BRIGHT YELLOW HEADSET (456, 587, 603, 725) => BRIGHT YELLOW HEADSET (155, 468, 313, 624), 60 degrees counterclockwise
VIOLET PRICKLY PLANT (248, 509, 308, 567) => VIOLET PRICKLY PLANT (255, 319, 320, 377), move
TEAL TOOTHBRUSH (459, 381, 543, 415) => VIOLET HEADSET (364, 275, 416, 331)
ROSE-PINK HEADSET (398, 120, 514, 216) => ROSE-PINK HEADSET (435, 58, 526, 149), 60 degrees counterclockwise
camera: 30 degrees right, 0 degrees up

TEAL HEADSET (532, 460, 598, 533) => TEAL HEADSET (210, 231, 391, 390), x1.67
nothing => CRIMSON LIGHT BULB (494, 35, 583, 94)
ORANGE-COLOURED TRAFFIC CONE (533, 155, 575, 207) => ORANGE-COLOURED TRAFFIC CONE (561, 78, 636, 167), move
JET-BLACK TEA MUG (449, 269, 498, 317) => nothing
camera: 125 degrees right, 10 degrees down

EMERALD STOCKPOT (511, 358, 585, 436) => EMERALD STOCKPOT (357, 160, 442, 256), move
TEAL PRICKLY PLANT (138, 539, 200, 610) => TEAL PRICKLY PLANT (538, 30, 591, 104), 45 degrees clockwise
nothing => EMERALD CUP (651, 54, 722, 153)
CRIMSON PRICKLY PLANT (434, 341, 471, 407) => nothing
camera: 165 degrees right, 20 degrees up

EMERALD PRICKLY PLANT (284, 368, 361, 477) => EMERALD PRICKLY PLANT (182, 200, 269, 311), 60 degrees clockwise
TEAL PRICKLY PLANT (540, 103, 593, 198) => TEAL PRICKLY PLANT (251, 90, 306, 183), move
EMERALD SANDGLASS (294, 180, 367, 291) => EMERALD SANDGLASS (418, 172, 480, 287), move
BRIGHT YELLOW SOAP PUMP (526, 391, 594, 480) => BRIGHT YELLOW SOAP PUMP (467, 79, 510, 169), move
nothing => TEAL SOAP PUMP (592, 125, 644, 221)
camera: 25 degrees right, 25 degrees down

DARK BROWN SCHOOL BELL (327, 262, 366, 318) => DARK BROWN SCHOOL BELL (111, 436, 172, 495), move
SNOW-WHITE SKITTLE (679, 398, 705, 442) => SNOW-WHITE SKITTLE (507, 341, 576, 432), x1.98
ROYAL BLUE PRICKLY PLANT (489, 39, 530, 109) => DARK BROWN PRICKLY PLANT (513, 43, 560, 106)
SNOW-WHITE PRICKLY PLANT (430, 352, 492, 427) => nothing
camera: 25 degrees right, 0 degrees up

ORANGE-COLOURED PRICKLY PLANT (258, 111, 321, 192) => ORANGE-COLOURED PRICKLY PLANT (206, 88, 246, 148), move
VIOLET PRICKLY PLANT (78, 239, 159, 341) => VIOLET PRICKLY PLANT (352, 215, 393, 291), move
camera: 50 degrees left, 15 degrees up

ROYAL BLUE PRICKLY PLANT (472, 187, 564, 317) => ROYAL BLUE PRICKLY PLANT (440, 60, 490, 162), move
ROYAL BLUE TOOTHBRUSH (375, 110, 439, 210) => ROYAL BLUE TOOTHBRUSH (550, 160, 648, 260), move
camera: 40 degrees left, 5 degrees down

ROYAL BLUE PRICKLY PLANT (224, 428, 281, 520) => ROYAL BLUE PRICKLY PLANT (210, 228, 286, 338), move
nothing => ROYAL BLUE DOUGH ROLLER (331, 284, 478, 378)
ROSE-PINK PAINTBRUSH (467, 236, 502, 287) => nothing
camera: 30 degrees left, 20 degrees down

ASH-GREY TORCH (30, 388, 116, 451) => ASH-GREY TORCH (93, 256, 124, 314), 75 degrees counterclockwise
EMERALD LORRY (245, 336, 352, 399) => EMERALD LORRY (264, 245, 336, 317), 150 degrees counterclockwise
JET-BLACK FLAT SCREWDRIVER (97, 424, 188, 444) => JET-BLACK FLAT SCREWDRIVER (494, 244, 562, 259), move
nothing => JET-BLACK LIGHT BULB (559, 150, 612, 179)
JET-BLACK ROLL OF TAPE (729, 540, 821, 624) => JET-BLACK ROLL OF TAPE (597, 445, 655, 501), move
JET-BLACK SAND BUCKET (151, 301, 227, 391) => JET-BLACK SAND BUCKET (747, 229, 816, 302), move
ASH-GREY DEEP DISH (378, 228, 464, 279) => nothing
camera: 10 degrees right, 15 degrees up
━━━━
◆ **To do**:
The reply must present every entry, transcribed with its exact wording.

◆ **Result for this task**:
BRIGHT YELLOW HEADSET (456, 587, 603, 725) => BRIGHT YELLOW HEADSET (155, 468, 313, 624), 60 degrees counterclockwise
VIOLET PRICKLY PLANT (248, 509, 308, 567) => VIOLET PRICKLY PLANT (255, 319, 320, 377), move
TEAL TOOTHBRUSH (459, 381, 543, 415) => VIOLET HEADSET (364, 275, 416, 331)
ROSE-PINK HEADSET (398, 120, 514, 216) => ROSE-PINK HEADSET (435, 58, 526, 149), 60 degrees counterclockwise
camera: 30 degrees right, 0 degrees up

TEAL HEADSET (532, 460, 598, 533) => TEAL HEADSET (210, 231, 391, 390), x1.67
nothing => CRIMSON LIGHT BULB (494, 35, 583, 94)
ORANGE-COLOURED TRAFFIC CONE (533, 155, 575, 207) => ORANGE-COLOURED TRAFFIC CONE (561, 78, 636, 167), move
JET-BLACK TEA MUG (449, 269, 498, 317) => nothing
camera: 125 degrees right, 10 degrees down

EMERALD STOCKPOT (511, 358, 585, 436) => EMERALD STOCKPOT (357, 160, 442, 256), move
TEAL PRICKLY PLANT (138, 539, 200, 610) => TEAL PRICKLY PLANT (538, 30, 591, 104), 45 degrees clockwise
nothing => EMERALD CUP (651, 54, 722, 153)
CRIMSON PRICKLY PLANT (434, 341, 471, 407) => nothing
camera: 165 degrees right, 20 degrees up

EMERALD PRICKLY PLANT (284, 368, 361, 477) => EMERALD PRICKLY PLANT (182, 200, 269, 311), 60 degrees clockwise
TEAL PRICKLY PLANT (540, 103, 593, 198) => TEAL PRICKLY PLANT (251, 90, 306, 183), move
EMERALD SANDGLASS (294, 180, 367, 291) => EMERALD SANDGLASS (418, 172, 480, 287), move
BRIGHT YELLOW SOAP PUMP (526, 391, 594, 480) => BRIGHT YELLOW SOAP PUMP (467, 79, 510, 169), move
nothing => TEAL SOAP PUMP (592, 125, 644, 221)
camera: 25 degrees right, 25 degrees down

DARK BROWN SCHOOL BELL (327, 262, 366, 318) => DARK BROWN SCHOOL BELL (111, 436, 172, 495), move
SNOW-WHITE SKITTLE (679, 398, 705, 442) => SNOW-WHITE SKITTLE (507, 341, 576, 432), x1.98
ROYAL BLUE PRICKLY PLANT (489, 39, 530, 109) => DARK BROWN PRICKLY PLANT (513, 43, 560, 106)
SNOW-WHITE PRICKLY PLANT (430, 352, 492, 427) => nothing
camera: 25 degrees right, 0 degrees up

ORANGE-COLOURED PRICKLY PLANT (258, 111, 321, 192) => ORANGE-COLOURED PRICKLY PLANT (206, 88, 246, 148), move
VIOLET PRICKLY PLANT (78, 239, 159, 341) => VIOLET PRICKLY PLANT (352, 215, 393, 291), move
camera: 50 degrees left, 15 degrees up

ROYAL BLUE PRICKLY PLANT (472, 187, 564, 317) => ROYAL BLUE PRICKLY PLANT (440, 60, 490, 162), move
ROYAL BLUE TOOTHBRUSH (375, 110, 439, 210) => ROYAL BLUE TOOTHBRUSH (550, 160, 648, 260), move
camera: 40 degrees left, 5 degrees down

ROYAL BLUE PRICKLY PLANT (224, 428, 281, 520) => ROYAL BLUE PRICKLY PLANT (210, 228, 286, 338), move
nothing => ROYAL BLUE DOUGH ROLLER (331, 284, 478, 378)
ROSE-PINK PAINTBRUSH (467, 236, 502, 287) => nothing
camera: 30 degrees left, 20 degrees down

ASH-GREY TORCH (30, 388, 116, 451) => ASH-GREY TORCH (93, 256, 124, 314), 75 degrees counterclockwise
EMERALD LORRY (245, 336, 352, 399) => EMERALD LORRY (264, 245, 336, 317), 150 degrees counterclockwise
JET-BLACK FLAT SCREWDRIVER (97, 424, 188, 444) => JET-BLACK FLAT SCREWDRIVER (494, 244, 562, 259), move
nothing => JET-BLACK LIGHT BULB (559, 150, 612, 179)
JET-BLACK ROLL OF TAPE (729, 540, 821, 624) => JET-BLACK ROLL OF TAPE (597, 445, 655, 501), move
JET-BLACK SAND BUCKET (151, 301, 227, 391) => JET-BLACK SAND BUCKET (747, 229, 816, 302), move
ASH-GREY DEEP DISH (378, 228, 464, 279) => nothing
camera: 10 degrees right, 15 degrees up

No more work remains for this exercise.